[Supplied data]
- Opening Delimiter -

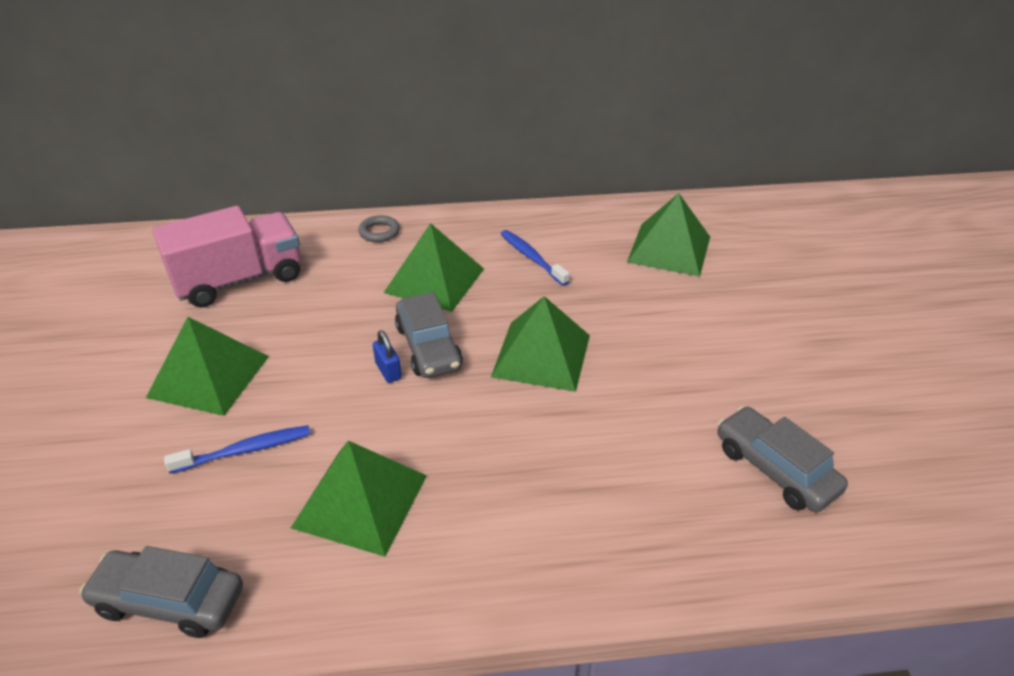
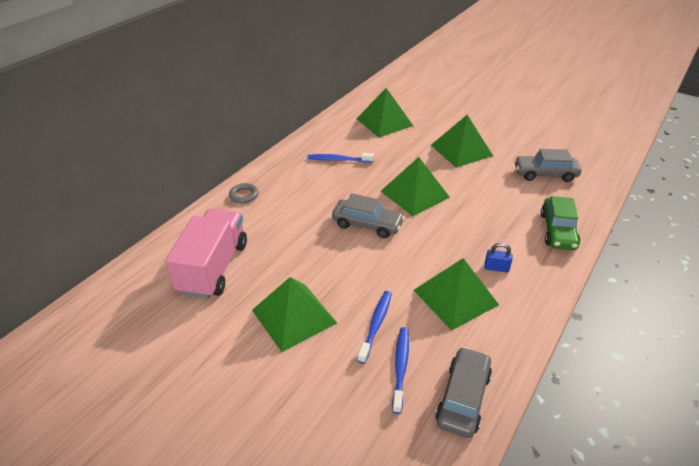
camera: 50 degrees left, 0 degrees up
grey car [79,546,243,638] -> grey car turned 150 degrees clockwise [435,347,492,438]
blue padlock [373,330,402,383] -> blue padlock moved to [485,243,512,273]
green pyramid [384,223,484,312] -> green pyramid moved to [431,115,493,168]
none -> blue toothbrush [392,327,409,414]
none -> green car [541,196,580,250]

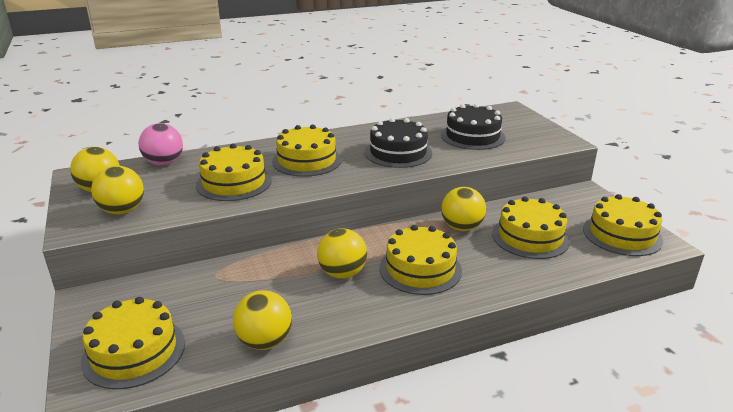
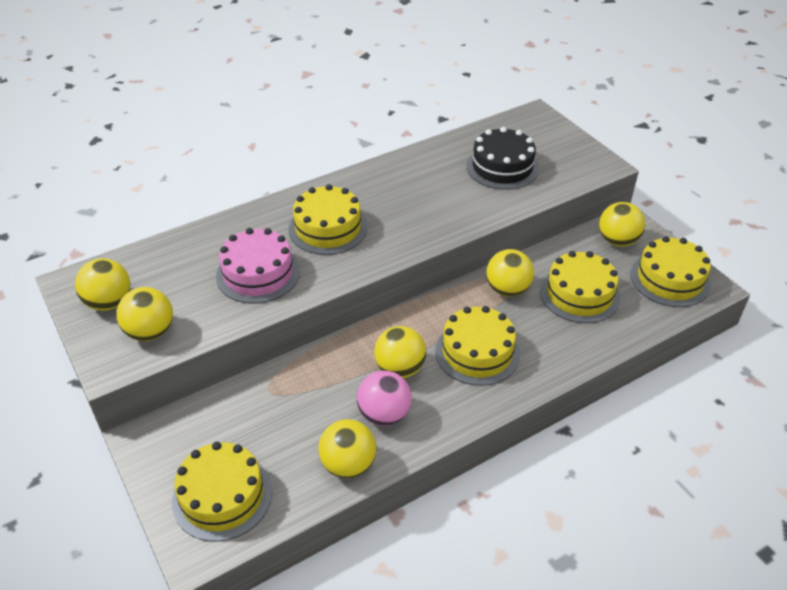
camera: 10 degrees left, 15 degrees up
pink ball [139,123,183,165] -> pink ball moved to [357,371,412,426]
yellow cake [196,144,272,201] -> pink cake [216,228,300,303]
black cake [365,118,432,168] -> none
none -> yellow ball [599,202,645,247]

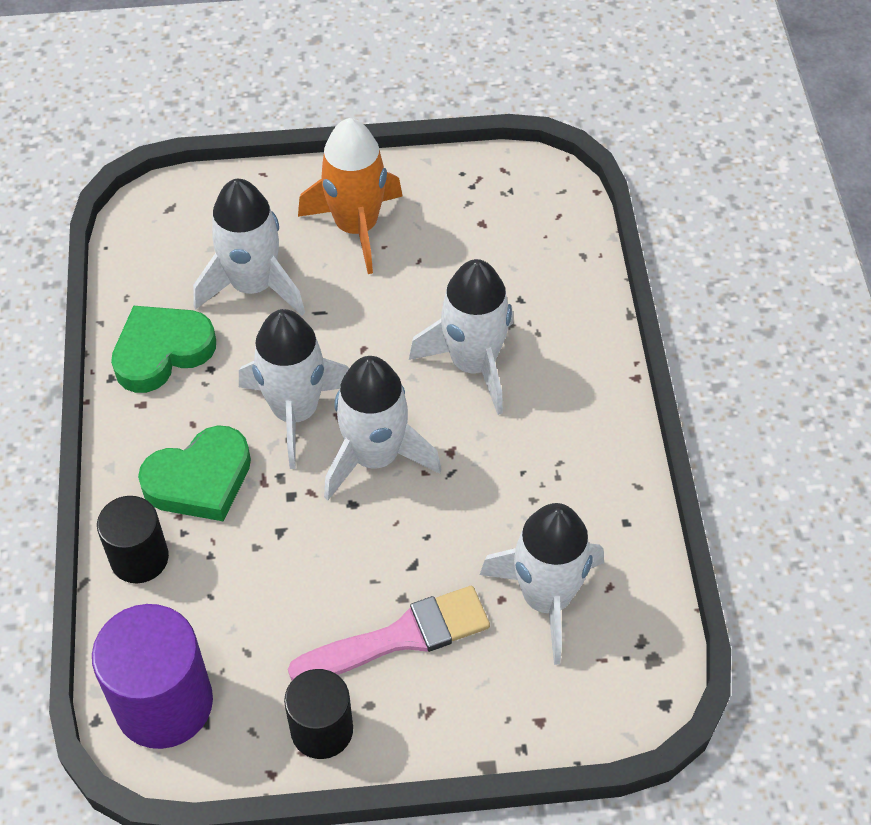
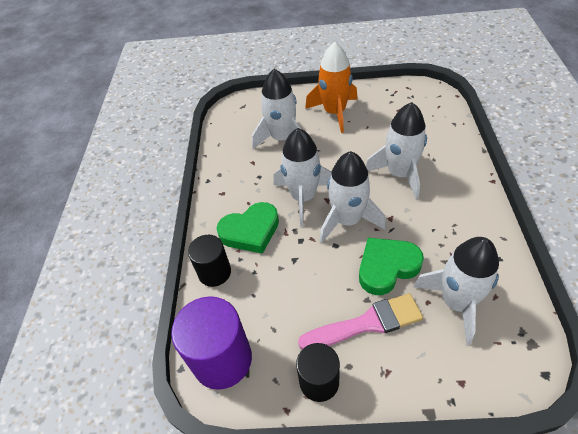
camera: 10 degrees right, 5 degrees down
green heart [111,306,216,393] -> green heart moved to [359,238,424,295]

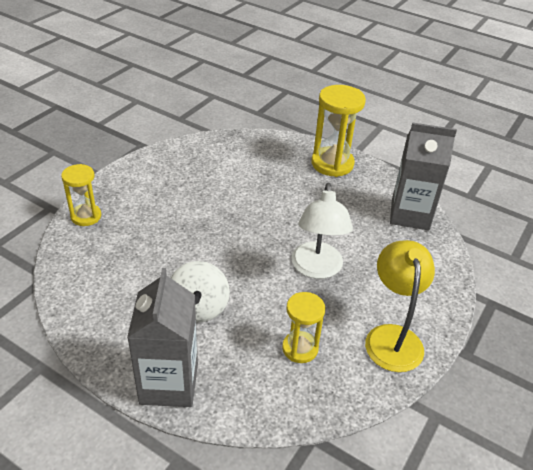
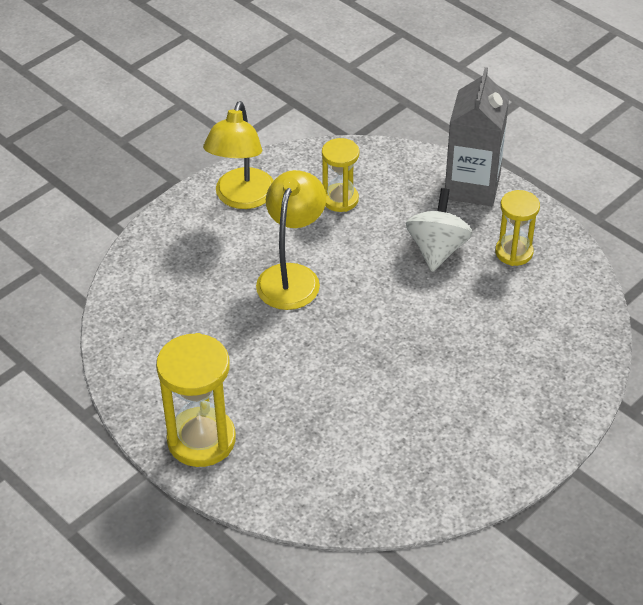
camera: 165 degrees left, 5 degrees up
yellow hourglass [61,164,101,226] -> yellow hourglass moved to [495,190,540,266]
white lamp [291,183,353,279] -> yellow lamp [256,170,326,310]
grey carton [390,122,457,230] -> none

- Closing Delimiter -
- Opening Delimiter -

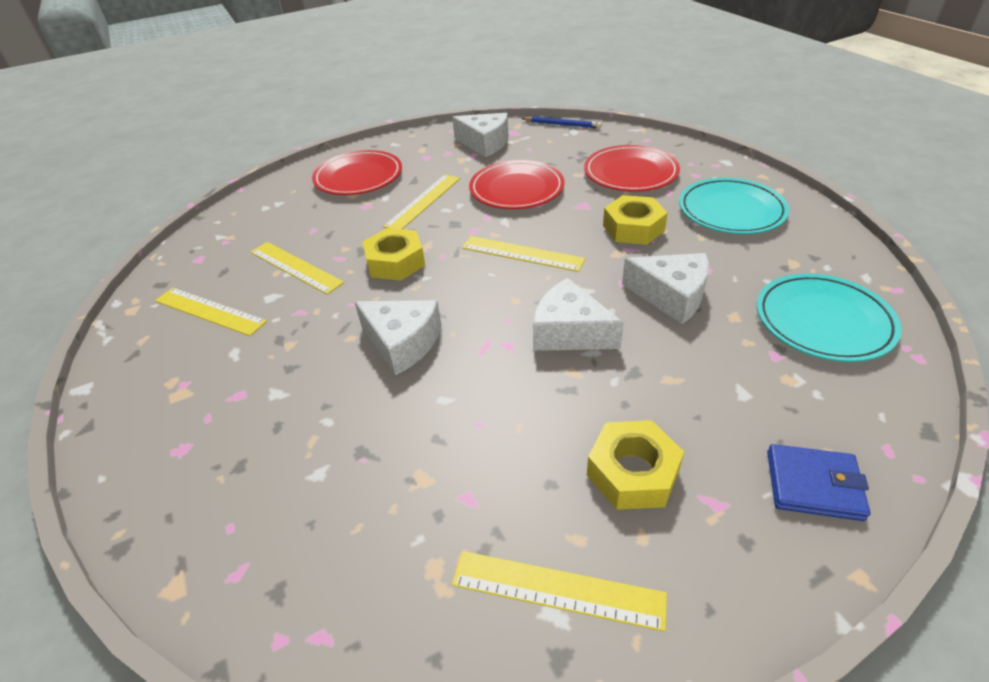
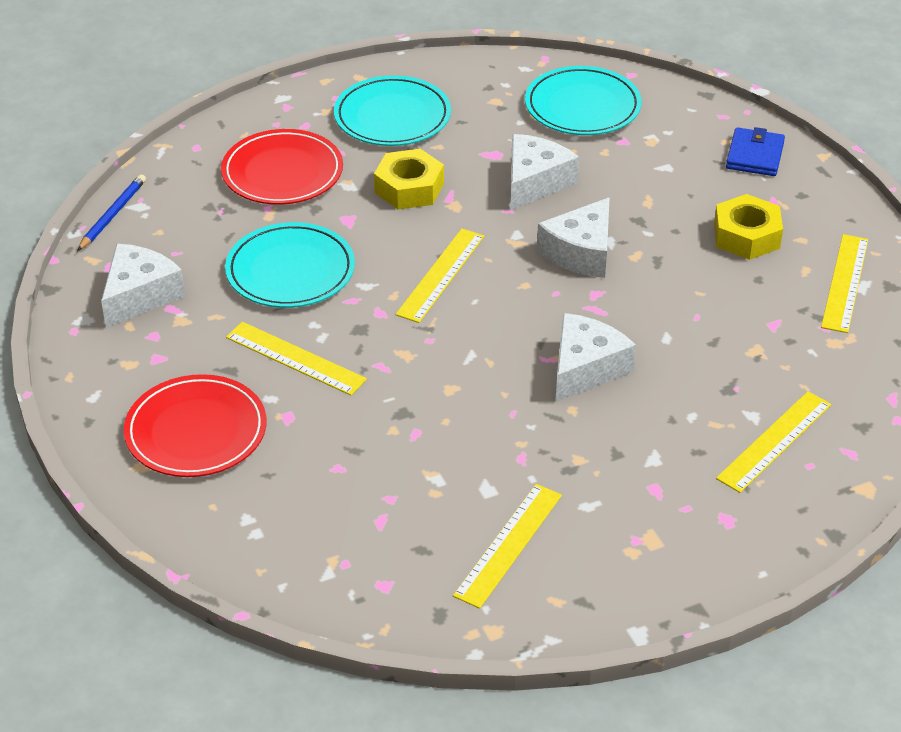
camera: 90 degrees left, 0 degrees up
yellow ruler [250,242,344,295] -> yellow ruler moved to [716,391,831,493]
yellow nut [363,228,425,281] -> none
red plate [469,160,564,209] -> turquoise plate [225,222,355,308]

- Closing Delimiter -
- Opening Delimiter -

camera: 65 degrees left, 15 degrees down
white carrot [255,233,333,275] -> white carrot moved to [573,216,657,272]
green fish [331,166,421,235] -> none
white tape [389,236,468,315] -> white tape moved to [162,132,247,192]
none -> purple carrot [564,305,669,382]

- Closing Delimiter -

[Goal of the exercise] For this exercise, set down the lines in the entries above from the one with "pink ball [139,123,183,165]" through the one with "grey carton [390,122,457,230] -> none" exactly as written, without any pictures.

[Response]
pink ball [139,123,183,165] -> pink ball moved to [357,371,412,426]
yellow cake [196,144,272,201] -> pink cake [216,228,300,303]
black cake [365,118,432,168] -> none
none -> yellow ball [599,202,645,247]

camera: 10 degrees right, 5 degrees down
green heart [111,306,216,393] -> green heart moved to [359,238,424,295]

camera: 165 degrees left, 5 degrees up
yellow hourglass [61,164,101,226] -> yellow hourglass moved to [495,190,540,266]
white lamp [291,183,353,279] -> yellow lamp [256,170,326,310]
grey carton [390,122,457,230] -> none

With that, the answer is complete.